*** Opening of RECORDS FOR THIS TASK ***

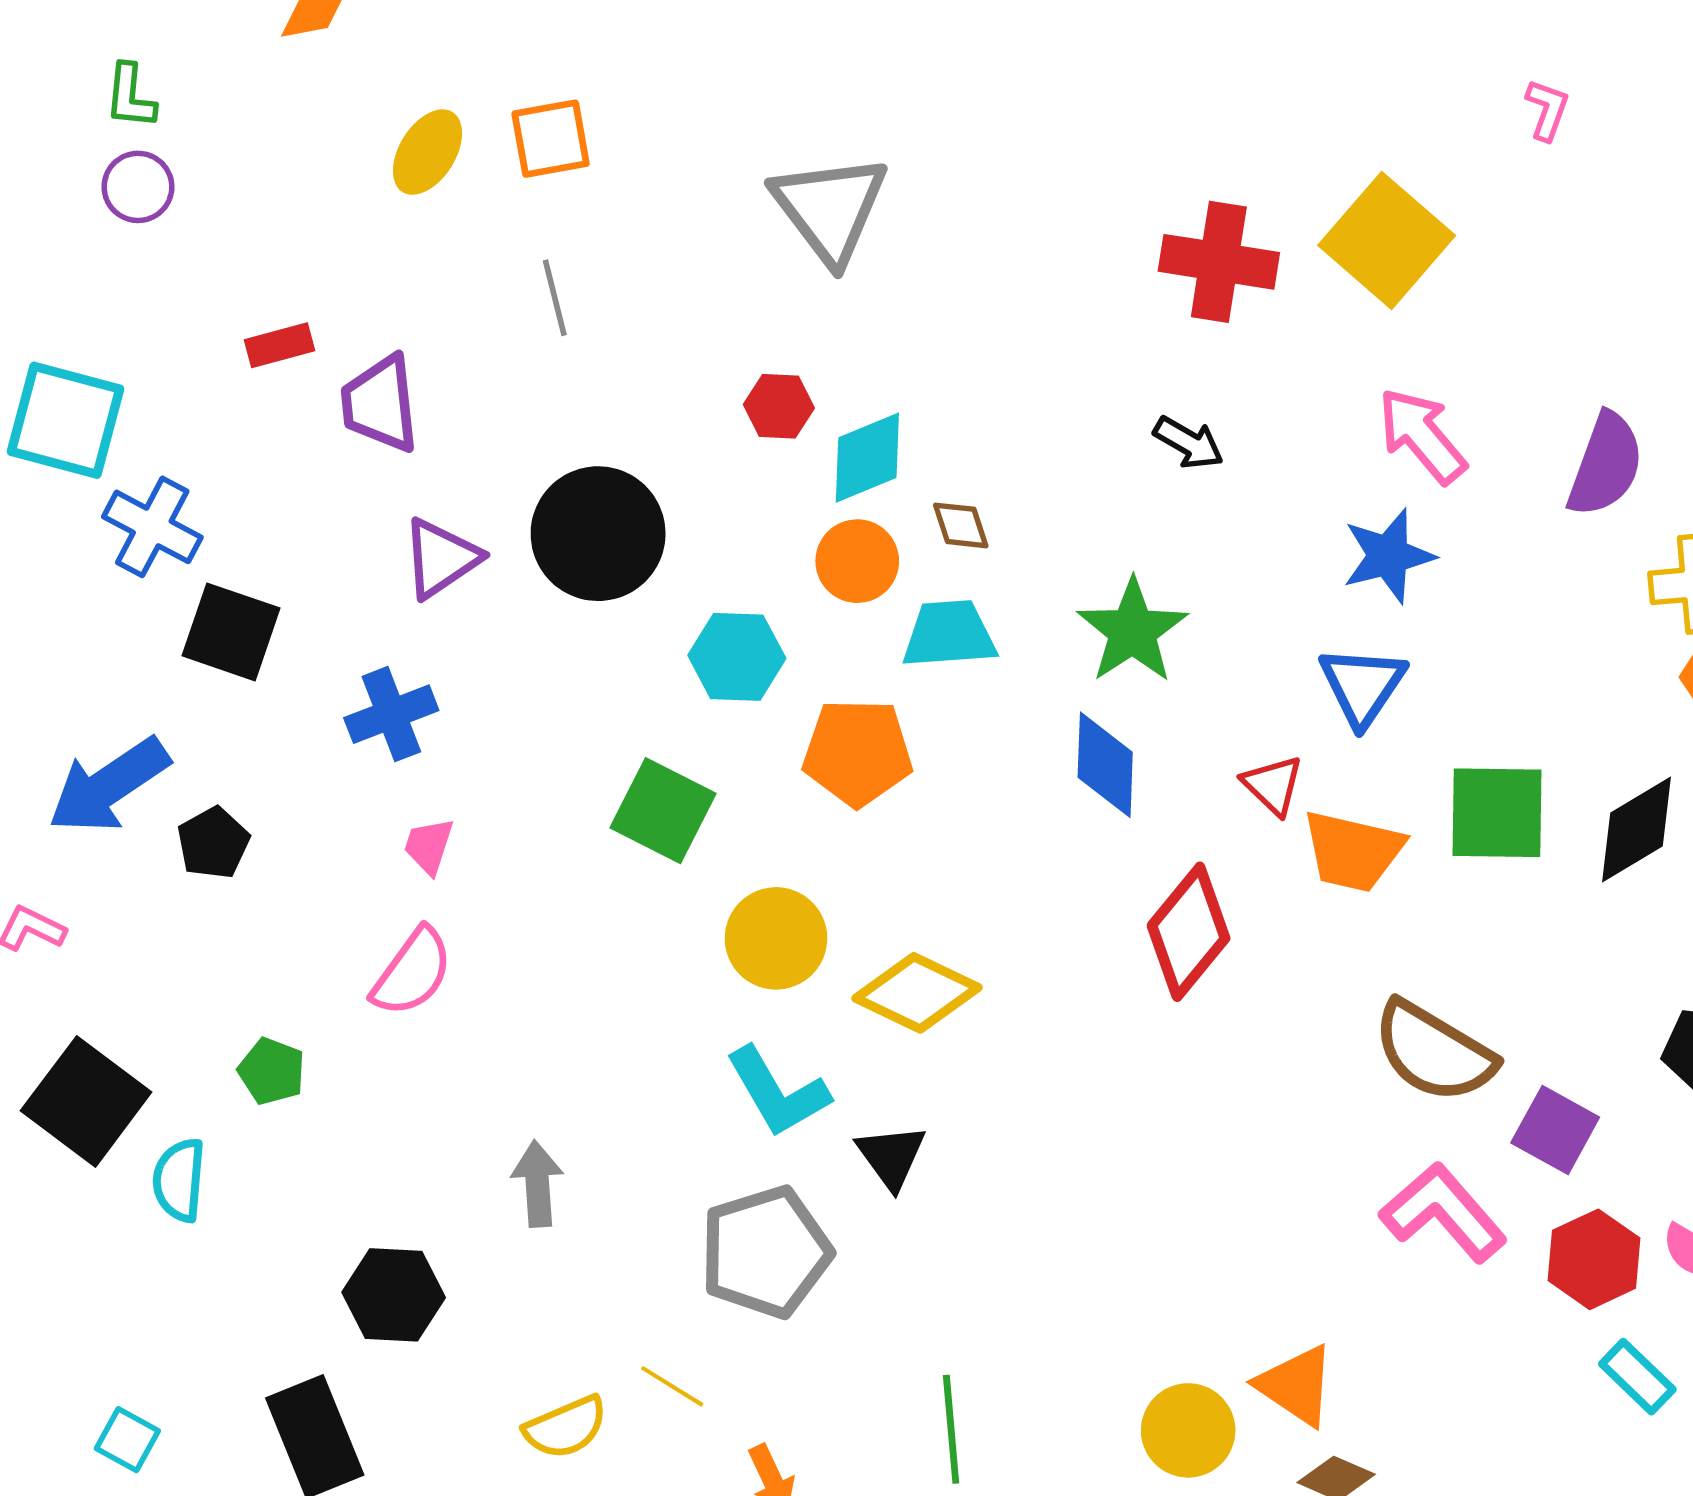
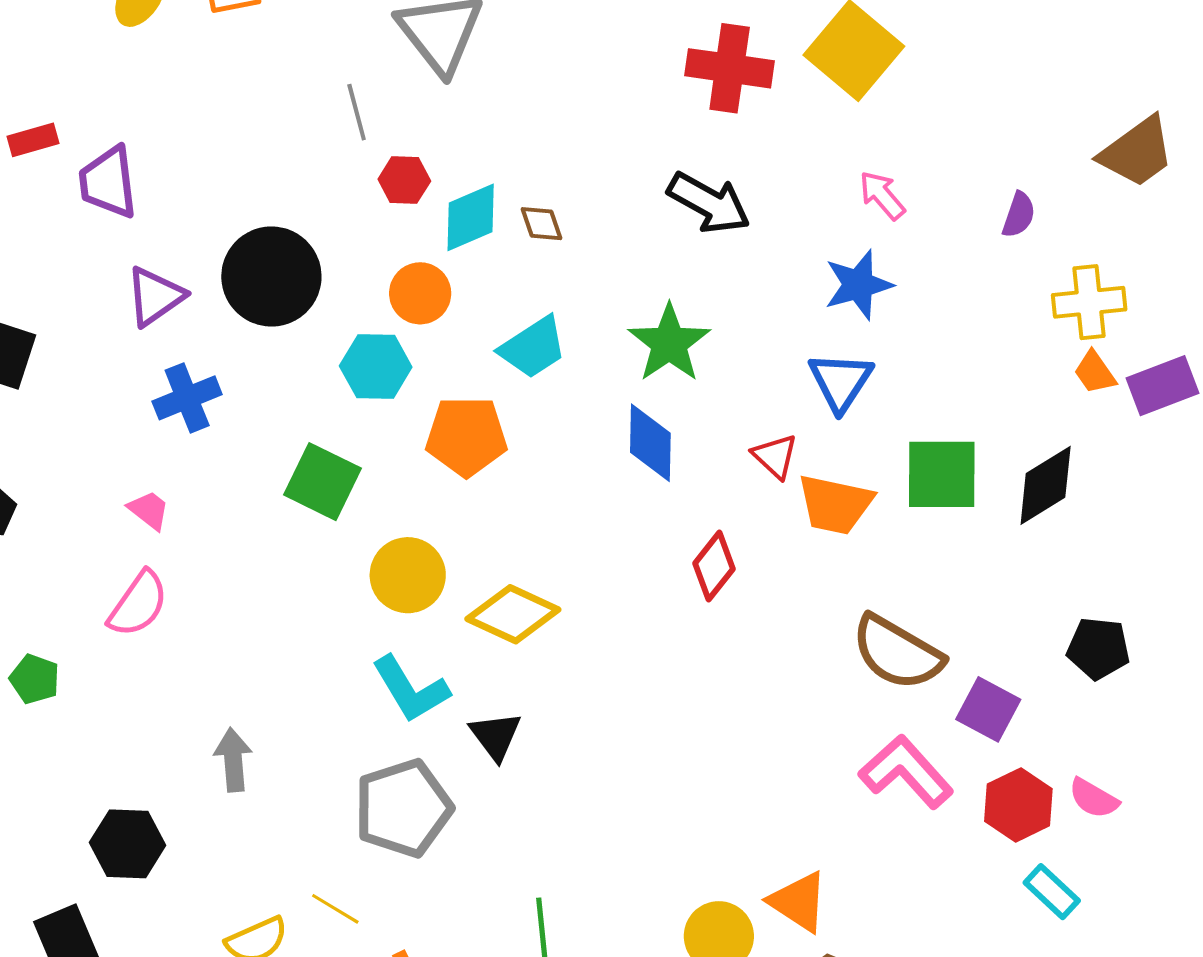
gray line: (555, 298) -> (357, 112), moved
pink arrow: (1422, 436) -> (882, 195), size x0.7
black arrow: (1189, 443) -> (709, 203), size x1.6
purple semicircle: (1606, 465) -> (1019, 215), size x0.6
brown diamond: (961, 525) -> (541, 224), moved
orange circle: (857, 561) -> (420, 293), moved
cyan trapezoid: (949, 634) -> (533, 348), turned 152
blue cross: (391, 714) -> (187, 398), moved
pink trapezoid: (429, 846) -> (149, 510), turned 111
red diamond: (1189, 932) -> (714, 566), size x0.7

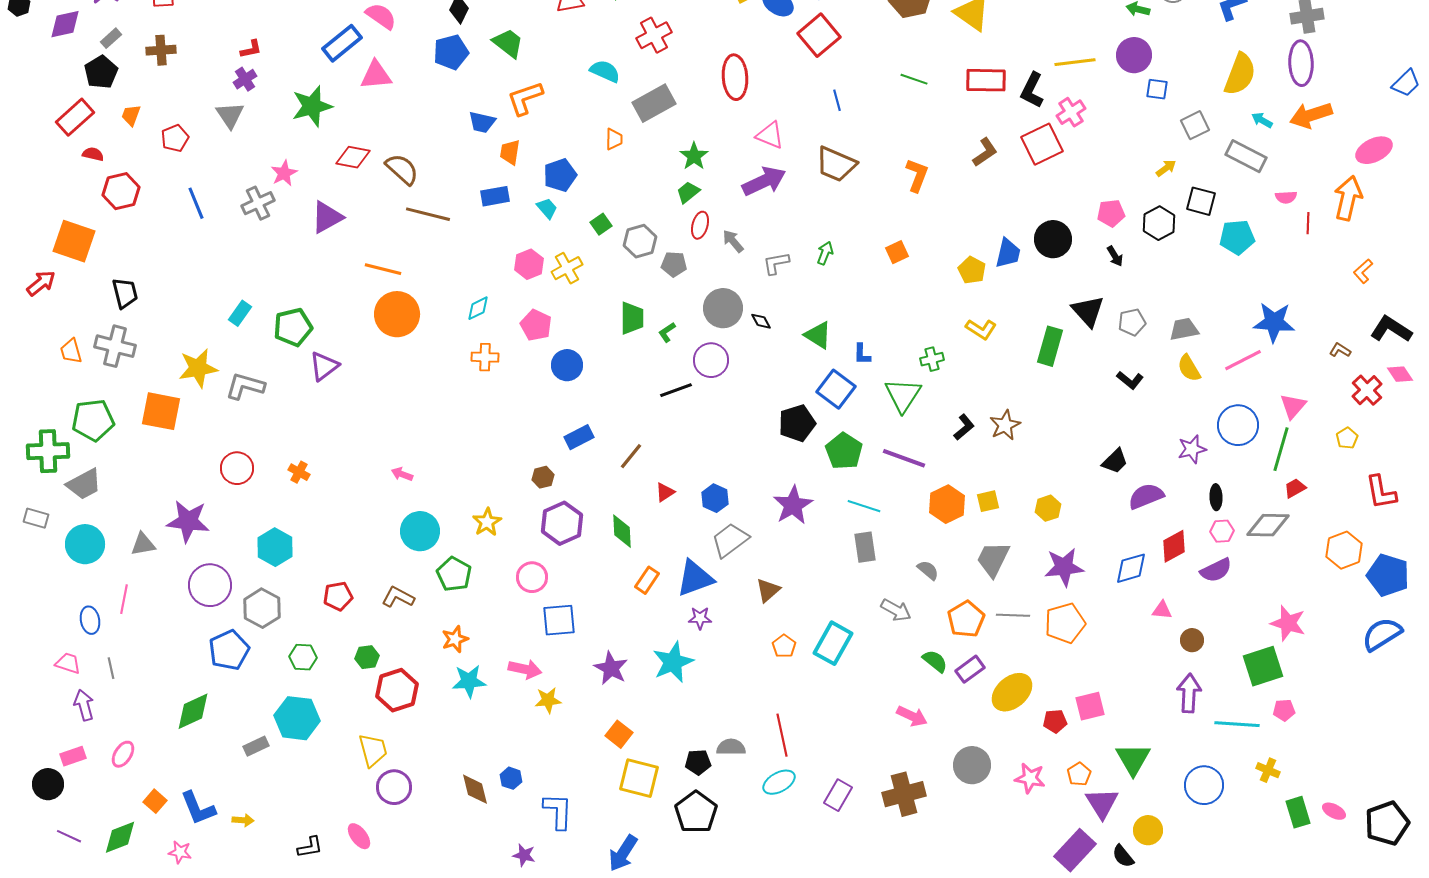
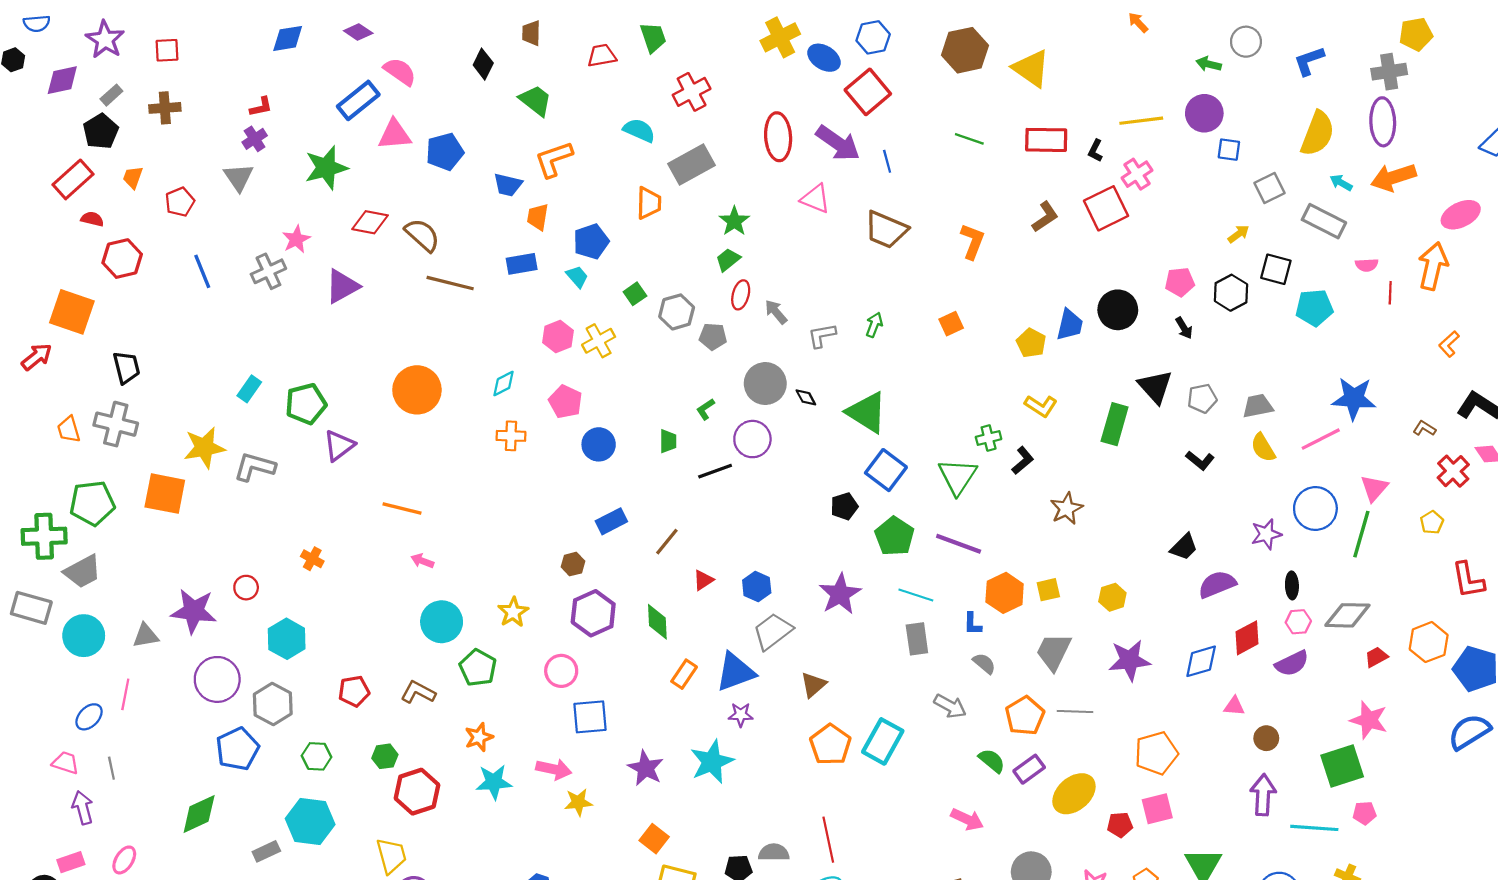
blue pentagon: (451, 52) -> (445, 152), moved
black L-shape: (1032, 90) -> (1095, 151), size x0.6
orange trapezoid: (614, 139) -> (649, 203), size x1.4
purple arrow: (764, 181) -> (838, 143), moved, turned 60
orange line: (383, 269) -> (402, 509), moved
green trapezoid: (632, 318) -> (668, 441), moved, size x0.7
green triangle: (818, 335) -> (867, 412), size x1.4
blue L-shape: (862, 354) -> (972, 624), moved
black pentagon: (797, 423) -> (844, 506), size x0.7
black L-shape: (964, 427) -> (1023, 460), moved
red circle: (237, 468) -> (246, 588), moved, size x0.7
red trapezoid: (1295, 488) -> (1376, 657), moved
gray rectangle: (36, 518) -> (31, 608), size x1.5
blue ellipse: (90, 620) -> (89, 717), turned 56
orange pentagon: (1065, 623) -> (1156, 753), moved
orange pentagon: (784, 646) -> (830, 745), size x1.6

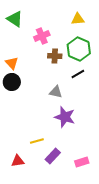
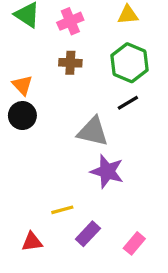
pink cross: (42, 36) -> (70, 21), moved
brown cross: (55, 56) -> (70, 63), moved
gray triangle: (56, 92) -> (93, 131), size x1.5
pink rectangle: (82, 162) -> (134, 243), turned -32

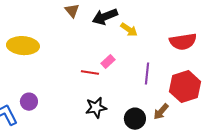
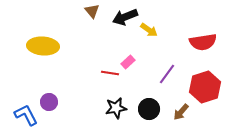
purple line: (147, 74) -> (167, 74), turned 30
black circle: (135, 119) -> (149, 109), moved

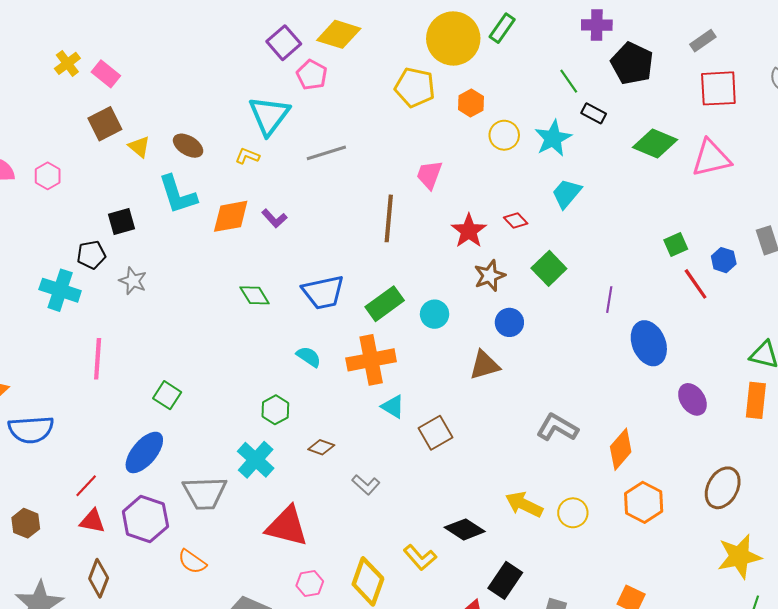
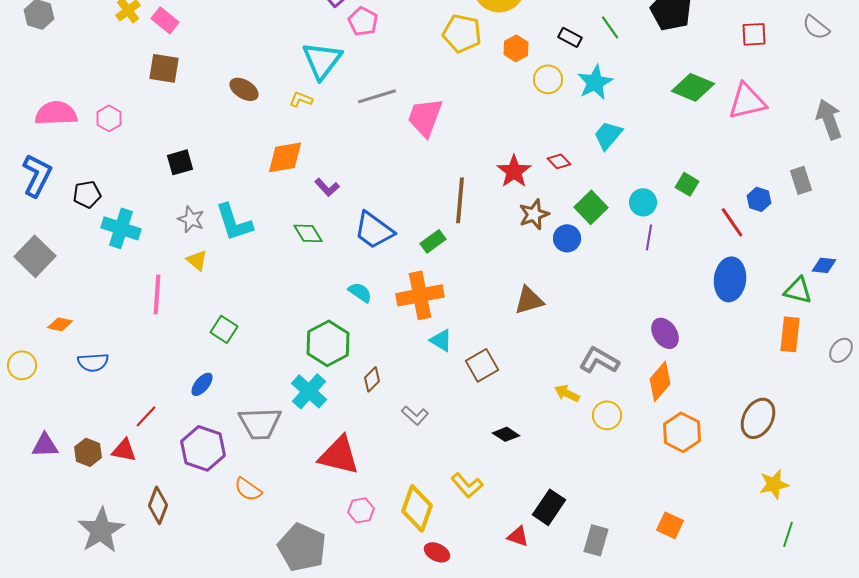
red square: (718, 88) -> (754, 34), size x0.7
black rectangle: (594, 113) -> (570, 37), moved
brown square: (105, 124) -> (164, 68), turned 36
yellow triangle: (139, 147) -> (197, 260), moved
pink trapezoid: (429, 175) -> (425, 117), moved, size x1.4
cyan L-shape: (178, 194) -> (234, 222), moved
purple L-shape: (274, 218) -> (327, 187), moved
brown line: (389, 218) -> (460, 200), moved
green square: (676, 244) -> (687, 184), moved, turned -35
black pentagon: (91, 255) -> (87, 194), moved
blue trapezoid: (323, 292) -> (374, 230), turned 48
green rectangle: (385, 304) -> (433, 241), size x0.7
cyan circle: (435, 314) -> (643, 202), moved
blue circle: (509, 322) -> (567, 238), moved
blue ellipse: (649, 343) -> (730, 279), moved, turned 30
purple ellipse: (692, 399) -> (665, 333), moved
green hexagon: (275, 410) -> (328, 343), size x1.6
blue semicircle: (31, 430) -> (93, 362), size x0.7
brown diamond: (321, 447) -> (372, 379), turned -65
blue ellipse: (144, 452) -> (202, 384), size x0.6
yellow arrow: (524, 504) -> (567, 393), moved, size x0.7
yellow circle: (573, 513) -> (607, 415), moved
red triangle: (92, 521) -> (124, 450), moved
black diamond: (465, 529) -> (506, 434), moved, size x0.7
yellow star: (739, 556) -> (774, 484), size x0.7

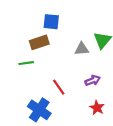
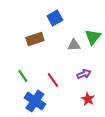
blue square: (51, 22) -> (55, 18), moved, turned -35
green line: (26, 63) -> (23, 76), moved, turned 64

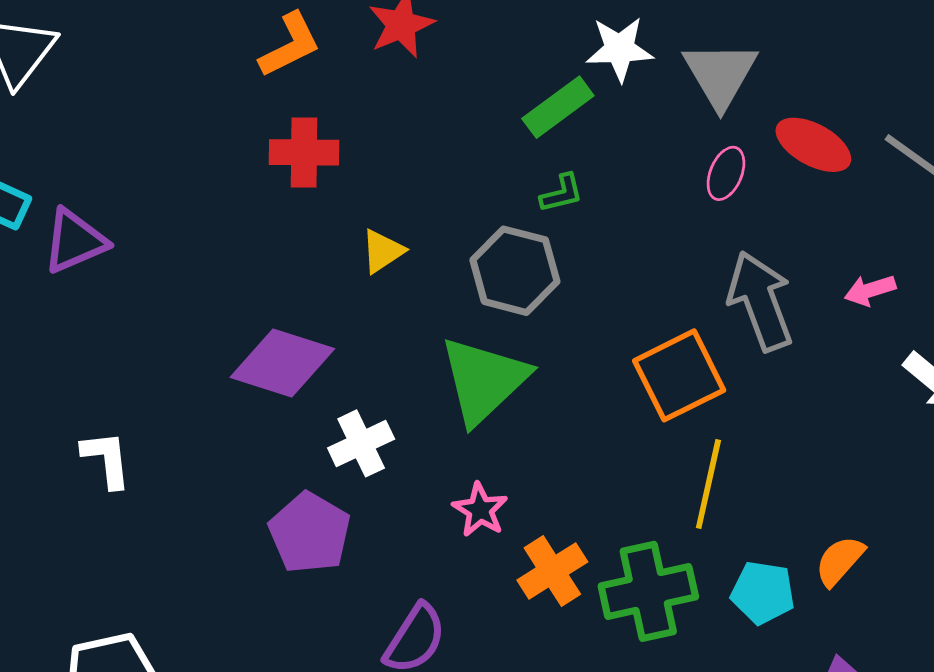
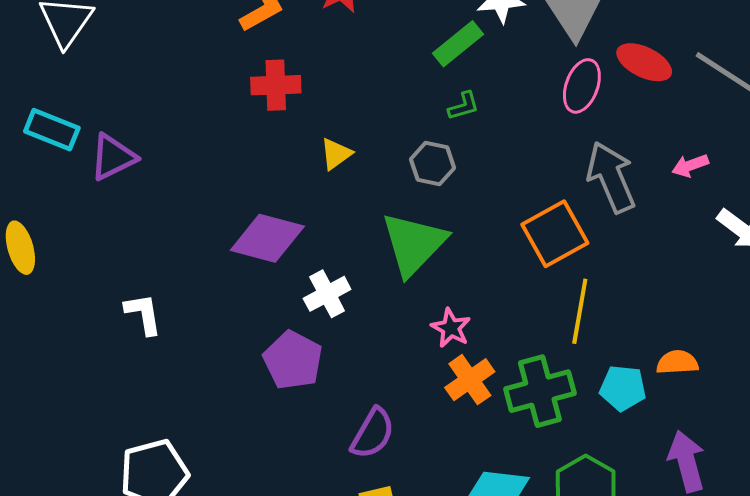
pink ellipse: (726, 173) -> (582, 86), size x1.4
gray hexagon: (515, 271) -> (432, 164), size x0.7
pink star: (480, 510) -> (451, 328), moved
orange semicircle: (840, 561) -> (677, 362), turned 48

*** Close of RECORDS FOR THIS TASK ***

** ACTIVITY **
Once the line with "pink trapezoid: (429, 846)" is found above, print it and every line after it through the line with "green trapezoid: (632, 318)", exactly. Pictures stay out.

** ANSWER FOR THIS EXERCISE **
pink trapezoid: (429, 846) -> (149, 510), turned 111
red diamond: (1189, 932) -> (714, 566), size x0.7

blue pentagon: (451, 52) -> (445, 152), moved
black L-shape: (1032, 90) -> (1095, 151), size x0.6
orange trapezoid: (614, 139) -> (649, 203), size x1.4
purple arrow: (764, 181) -> (838, 143), moved, turned 60
orange line: (383, 269) -> (402, 509), moved
green trapezoid: (632, 318) -> (668, 441), moved, size x0.7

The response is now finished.